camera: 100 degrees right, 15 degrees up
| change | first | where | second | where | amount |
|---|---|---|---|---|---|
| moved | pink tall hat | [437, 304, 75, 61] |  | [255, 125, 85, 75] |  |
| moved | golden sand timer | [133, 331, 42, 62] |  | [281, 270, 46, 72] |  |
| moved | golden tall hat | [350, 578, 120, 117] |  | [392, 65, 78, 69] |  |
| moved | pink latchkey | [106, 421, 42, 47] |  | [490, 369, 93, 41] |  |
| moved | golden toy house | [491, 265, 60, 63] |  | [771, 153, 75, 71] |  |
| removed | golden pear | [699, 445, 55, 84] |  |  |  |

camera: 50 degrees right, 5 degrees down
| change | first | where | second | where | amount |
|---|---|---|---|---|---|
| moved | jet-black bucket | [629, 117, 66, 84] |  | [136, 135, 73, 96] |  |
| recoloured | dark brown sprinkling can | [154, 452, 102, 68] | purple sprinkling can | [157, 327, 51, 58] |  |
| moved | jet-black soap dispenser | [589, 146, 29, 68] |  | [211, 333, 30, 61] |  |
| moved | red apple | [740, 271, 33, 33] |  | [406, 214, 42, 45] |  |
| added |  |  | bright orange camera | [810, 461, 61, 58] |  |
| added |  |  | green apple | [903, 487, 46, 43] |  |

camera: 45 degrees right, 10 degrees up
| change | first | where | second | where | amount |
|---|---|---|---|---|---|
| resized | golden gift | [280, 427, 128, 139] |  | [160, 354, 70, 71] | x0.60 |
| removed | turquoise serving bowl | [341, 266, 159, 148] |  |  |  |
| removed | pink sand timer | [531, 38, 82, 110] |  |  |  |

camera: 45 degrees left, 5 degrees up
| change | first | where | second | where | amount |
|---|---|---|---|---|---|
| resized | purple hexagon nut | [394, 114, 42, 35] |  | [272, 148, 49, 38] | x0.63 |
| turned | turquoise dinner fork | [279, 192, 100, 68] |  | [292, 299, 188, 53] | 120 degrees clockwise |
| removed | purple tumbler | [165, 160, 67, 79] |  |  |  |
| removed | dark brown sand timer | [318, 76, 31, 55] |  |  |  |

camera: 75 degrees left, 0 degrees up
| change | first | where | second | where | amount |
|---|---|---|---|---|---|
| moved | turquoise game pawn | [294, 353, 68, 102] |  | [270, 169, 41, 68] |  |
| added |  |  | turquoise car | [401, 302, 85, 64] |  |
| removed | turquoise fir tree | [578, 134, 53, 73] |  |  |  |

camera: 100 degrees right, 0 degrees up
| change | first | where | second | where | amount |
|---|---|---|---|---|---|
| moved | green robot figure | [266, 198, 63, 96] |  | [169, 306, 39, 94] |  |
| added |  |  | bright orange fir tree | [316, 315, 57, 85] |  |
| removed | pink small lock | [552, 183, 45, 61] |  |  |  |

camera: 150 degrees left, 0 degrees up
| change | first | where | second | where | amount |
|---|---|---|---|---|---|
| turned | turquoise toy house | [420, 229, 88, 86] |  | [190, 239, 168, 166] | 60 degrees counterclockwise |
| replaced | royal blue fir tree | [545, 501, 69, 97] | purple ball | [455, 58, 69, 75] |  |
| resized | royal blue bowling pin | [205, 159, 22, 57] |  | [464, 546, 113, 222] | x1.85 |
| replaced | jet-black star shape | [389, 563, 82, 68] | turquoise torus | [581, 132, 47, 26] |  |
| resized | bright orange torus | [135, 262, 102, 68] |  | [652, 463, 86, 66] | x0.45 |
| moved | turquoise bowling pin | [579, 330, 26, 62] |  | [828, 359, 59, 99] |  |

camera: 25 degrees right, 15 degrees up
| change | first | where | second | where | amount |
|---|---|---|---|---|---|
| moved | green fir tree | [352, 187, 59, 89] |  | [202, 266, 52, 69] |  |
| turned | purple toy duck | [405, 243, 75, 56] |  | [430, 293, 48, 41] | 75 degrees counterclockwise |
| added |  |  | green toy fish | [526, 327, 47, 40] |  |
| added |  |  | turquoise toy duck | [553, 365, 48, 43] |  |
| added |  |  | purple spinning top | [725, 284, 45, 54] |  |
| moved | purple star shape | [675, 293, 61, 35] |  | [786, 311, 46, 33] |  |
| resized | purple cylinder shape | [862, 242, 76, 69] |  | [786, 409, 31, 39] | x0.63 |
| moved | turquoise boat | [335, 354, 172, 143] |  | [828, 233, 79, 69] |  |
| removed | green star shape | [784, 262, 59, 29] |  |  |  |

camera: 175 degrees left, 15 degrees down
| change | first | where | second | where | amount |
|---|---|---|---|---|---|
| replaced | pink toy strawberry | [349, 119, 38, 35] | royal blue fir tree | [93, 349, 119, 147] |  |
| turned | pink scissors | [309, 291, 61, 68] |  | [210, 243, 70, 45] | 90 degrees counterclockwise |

========

Directions
Restate the entire listing verbatim.

Task solution
camera: 100 degrees right, 15 degrees up
| change | first | where | second | where | amount |
|---|---|---|---|---|---|
| moved | pink tall hat | [437, 304, 75, 61] |  | [255, 125, 85, 75] |  |
| moved | golden sand timer | [133, 331, 42, 62] |  | [281, 270, 46, 72] |  |
| moved | golden tall hat | [350, 578, 120, 117] |  | [392, 65, 78, 69] |  |
| moved | pink latchkey | [106, 421, 42, 47] |  | [490, 369, 93, 41] |  |
| moved | golden toy house | [491, 265, 60, 63] |  | [771, 153, 75, 71] |  |
| removed | golden pear | [699, 445, 55, 84] |  |  |  |

camera: 50 degrees right, 5 degrees down
| change | first | where | second | where | amount |
|---|---|---|---|---|---|
| moved | jet-black bucket | [629, 117, 66, 84] |  | [136, 135, 73, 96] |  |
| recoloured | dark brown sprinkling can | [154, 452, 102, 68] | purple sprinkling can | [157, 327, 51, 58] |  |
| moved | jet-black soap dispenser | [589, 146, 29, 68] |  | [211, 333, 30, 61] |  |
| moved | red apple | [740, 271, 33, 33] |  | [406, 214, 42, 45] |  |
| added |  |  | bright orange camera | [810, 461, 61, 58] |  |
| added |  |  | green apple | [903, 487, 46, 43] |  |

camera: 45 degrees right, 10 degrees up
| change | first | where | second | where | amount |
|---|---|---|---|---|---|
| resized | golden gift | [280, 427, 128, 139] |  | [160, 354, 70, 71] | x0.60 |
| removed | turquoise serving bowl | [341, 266, 159, 148] |  |  |  |
| removed | pink sand timer | [531, 38, 82, 110] |  |  |  |

camera: 45 degrees left, 5 degrees up
| change | first | where | second | where | amount |
|---|---|---|---|---|---|
| resized | purple hexagon nut | [394, 114, 42, 35] |  | [272, 148, 49, 38] | x0.63 |
| turned | turquoise dinner fork | [279, 192, 100, 68] |  | [292, 299, 188, 53] | 120 degrees clockwise |
| removed | purple tumbler | [165, 160, 67, 79] |  |  |  |
| removed | dark brown sand timer | [318, 76, 31, 55] |  |  |  |

camera: 75 degrees left, 0 degrees up
| change | first | where | second | where | amount |
|---|---|---|---|---|---|
| moved | turquoise game pawn | [294, 353, 68, 102] |  | [270, 169, 41, 68] |  |
| added |  |  | turquoise car | [401, 302, 85, 64] |  |
| removed | turquoise fir tree | [578, 134, 53, 73] |  |  |  |

camera: 100 degrees right, 0 degrees up
| change | first | where | second | where | amount |
|---|---|---|---|---|---|
| moved | green robot figure | [266, 198, 63, 96] |  | [169, 306, 39, 94] |  |
| added |  |  | bright orange fir tree | [316, 315, 57, 85] |  |
| removed | pink small lock | [552, 183, 45, 61] |  |  |  |

camera: 150 degrees left, 0 degrees up
| change | first | where | second | where | amount |
|---|---|---|---|---|---|
| turned | turquoise toy house | [420, 229, 88, 86] |  | [190, 239, 168, 166] | 60 degrees counterclockwise |
| replaced | royal blue fir tree | [545, 501, 69, 97] | purple ball | [455, 58, 69, 75] |  |
| resized | royal blue bowling pin | [205, 159, 22, 57] |  | [464, 546, 113, 222] | x1.85 |
| replaced | jet-black star shape | [389, 563, 82, 68] | turquoise torus | [581, 132, 47, 26] |  |
| resized | bright orange torus | [135, 262, 102, 68] |  | [652, 463, 86, 66] | x0.45 |
| moved | turquoise bowling pin | [579, 330, 26, 62] |  | [828, 359, 59, 99] |  |

camera: 25 degrees right, 15 degrees up
| change | first | where | second | where | amount |
|---|---|---|---|---|---|
| moved | green fir tree | [352, 187, 59, 89] |  | [202, 266, 52, 69] |  |
| turned | purple toy duck | [405, 243, 75, 56] |  | [430, 293, 48, 41] | 75 degrees counterclockwise |
| added |  |  | green toy fish | [526, 327, 47, 40] |  |
| added |  |  | turquoise toy duck | [553, 365, 48, 43] |  |
| added |  |  | purple spinning top | [725, 284, 45, 54] |  |
| moved | purple star shape | [675, 293, 61, 35] |  | [786, 311, 46, 33] |  |
| resized | purple cylinder shape | [862, 242, 76, 69] |  | [786, 409, 31, 39] | x0.63 |
| moved | turquoise boat | [335, 354, 172, 143] |  | [828, 233, 79, 69] |  |
| removed | green star shape | [784, 262, 59, 29] |  |  |  |

camera: 175 degrees left, 15 degrees down
| change | first | where | second | where | amount |
|---|---|---|---|---|---|
| replaced | pink toy strawberry | [349, 119, 38, 35] | royal blue fir tree | [93, 349, 119, 147] |  |
| turned | pink scissors | [309, 291, 61, 68] |  | [210, 243, 70, 45] | 90 degrees counterclockwise |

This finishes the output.